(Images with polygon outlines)
______________________________
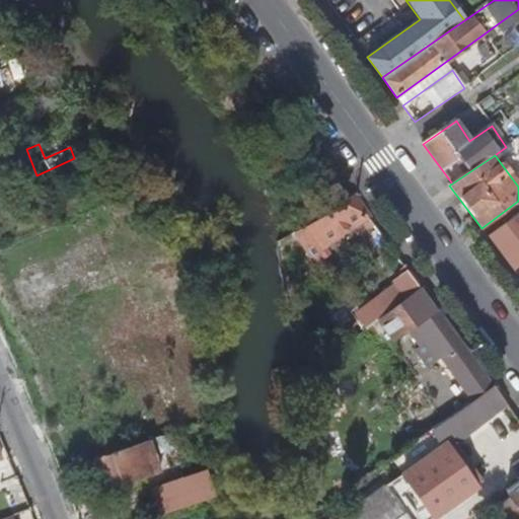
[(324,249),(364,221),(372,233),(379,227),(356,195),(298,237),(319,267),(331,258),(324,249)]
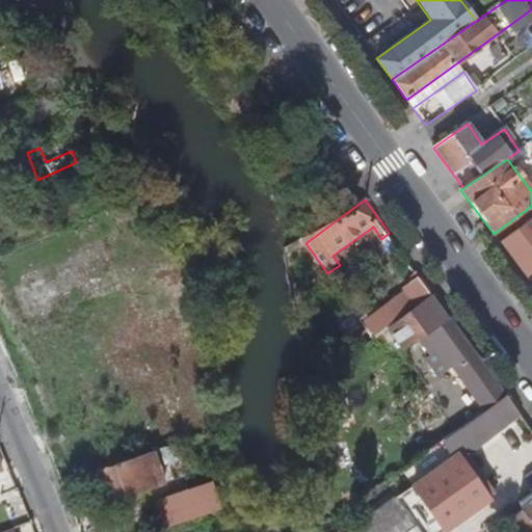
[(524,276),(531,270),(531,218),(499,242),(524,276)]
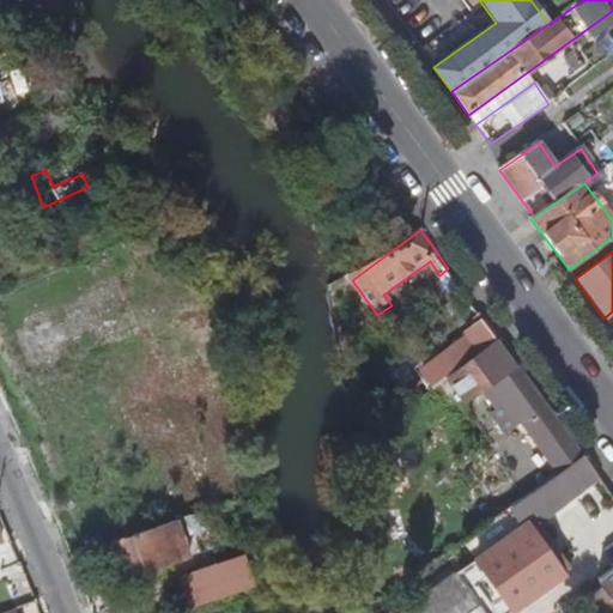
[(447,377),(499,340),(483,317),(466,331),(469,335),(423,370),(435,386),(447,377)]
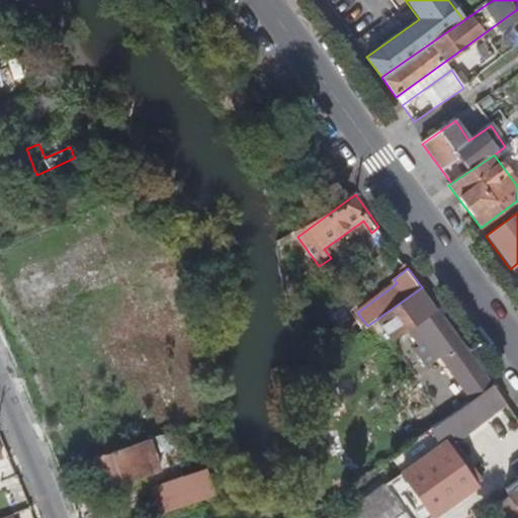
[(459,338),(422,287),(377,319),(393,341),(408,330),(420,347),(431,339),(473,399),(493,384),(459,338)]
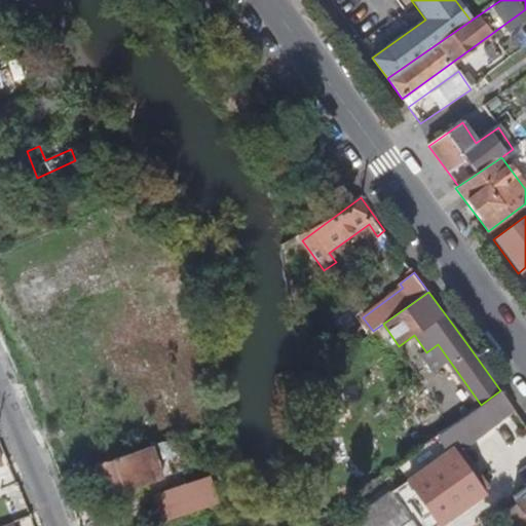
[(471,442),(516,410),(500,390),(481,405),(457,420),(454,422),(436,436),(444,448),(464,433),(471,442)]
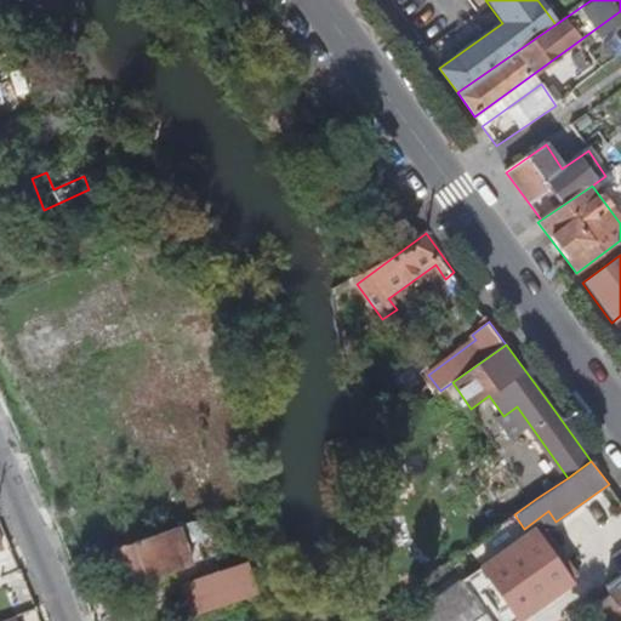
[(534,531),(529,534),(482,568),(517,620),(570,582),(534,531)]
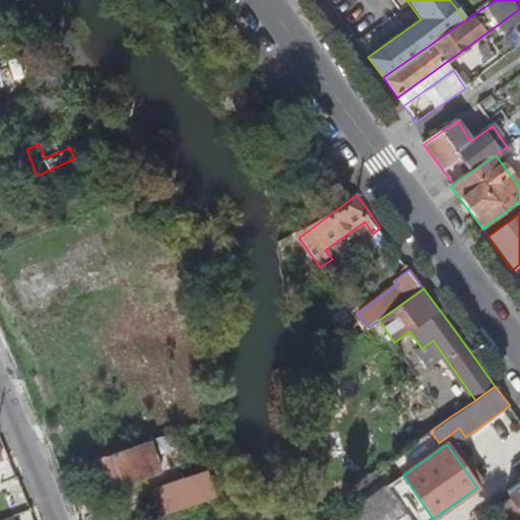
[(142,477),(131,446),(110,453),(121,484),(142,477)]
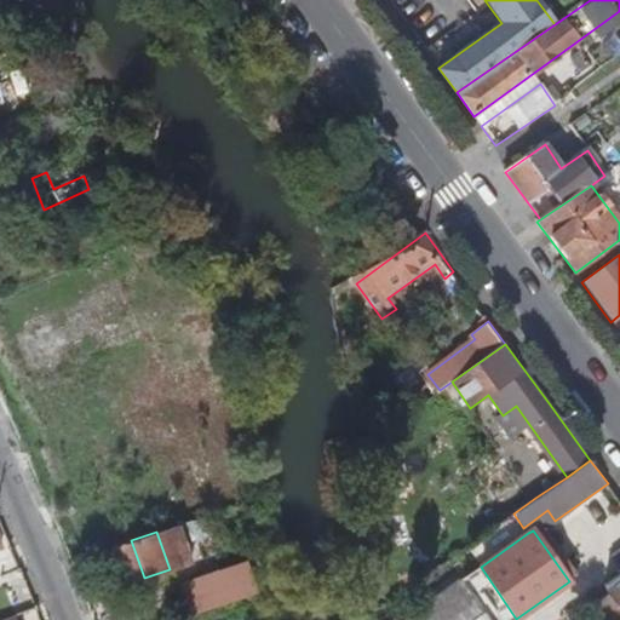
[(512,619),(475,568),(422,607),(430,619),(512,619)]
______________________________
PROBLEM TO SOLVE:
Please transcribe every record above exactly as written, leaving out the pictures.

FINAL ANSWER:
[(324,249),(364,221),(372,233),(379,227),(356,195),(298,237),(319,267),(331,258),(324,249)]
[(524,276),(531,270),(531,218),(499,242),(524,276)]
[(447,377),(499,340),(483,317),(466,331),(469,335),(423,370),(435,386),(447,377)]
[(459,338),(422,287),(377,319),(393,341),(408,330),(420,347),(431,339),(473,399),(493,384),(459,338)]
[(471,442),(516,410),(500,390),(481,405),(457,420),(454,422),(436,436),(444,448),(464,433),(471,442)]
[(534,531),(529,534),(482,568),(517,620),(570,582),(534,531)]
[(142,477),(131,446),(110,453),(121,484),(142,477)]
[(512,619),(475,568),(422,607),(430,619),(512,619)]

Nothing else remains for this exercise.